→ WORK TO BE COMPLETED
Extract the final stretch of the data: the line that contains "new: scarlet cupcake [150 431]" and every line after it, unaltered, and no other lines.

→ DATASET CONTENT
■ ■ ■ ■
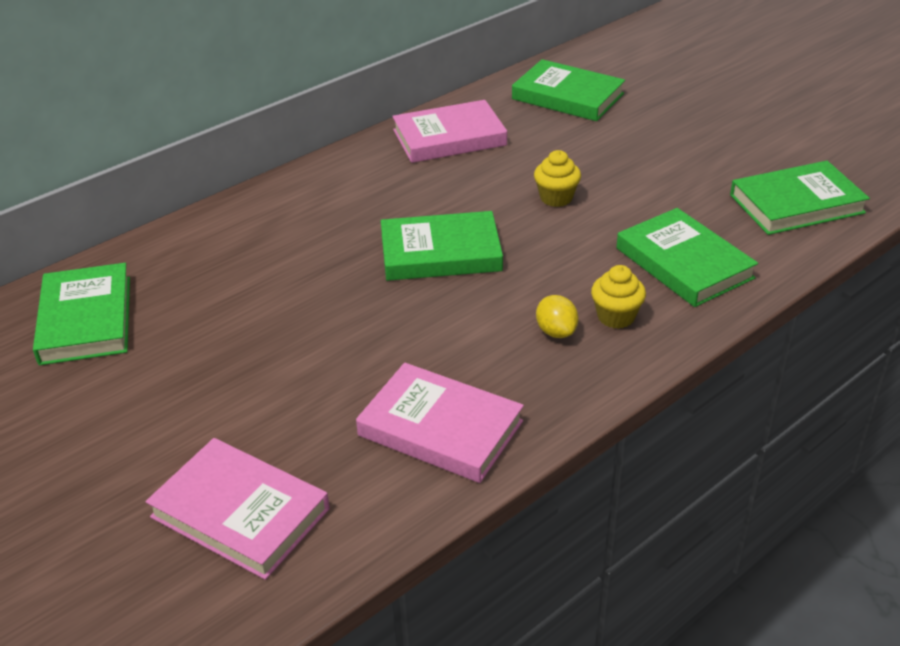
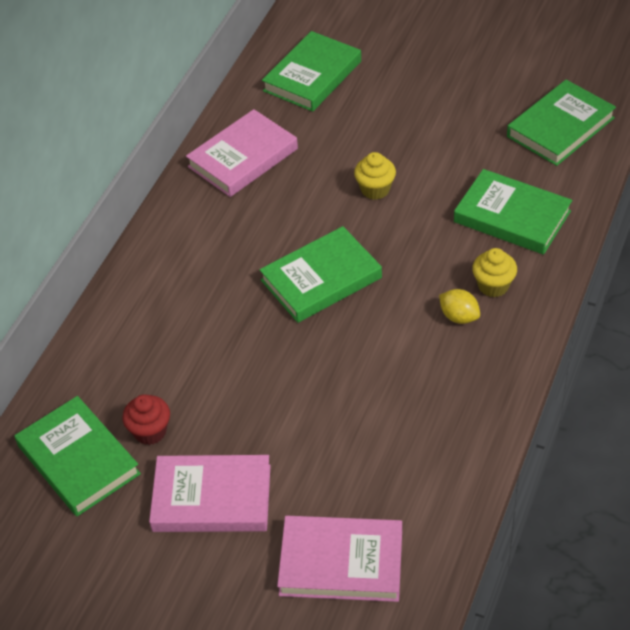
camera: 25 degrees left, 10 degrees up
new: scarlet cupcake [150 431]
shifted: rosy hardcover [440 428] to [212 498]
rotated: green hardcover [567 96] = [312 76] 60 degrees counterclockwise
■ ■ ■ ■
→ ANSWER TO THE EXERCISE
new: scarlet cupcake [150 431]
shifted: rosy hardcover [440 428] to [212 498]
rotated: green hardcover [567 96] = [312 76] 60 degrees counterclockwise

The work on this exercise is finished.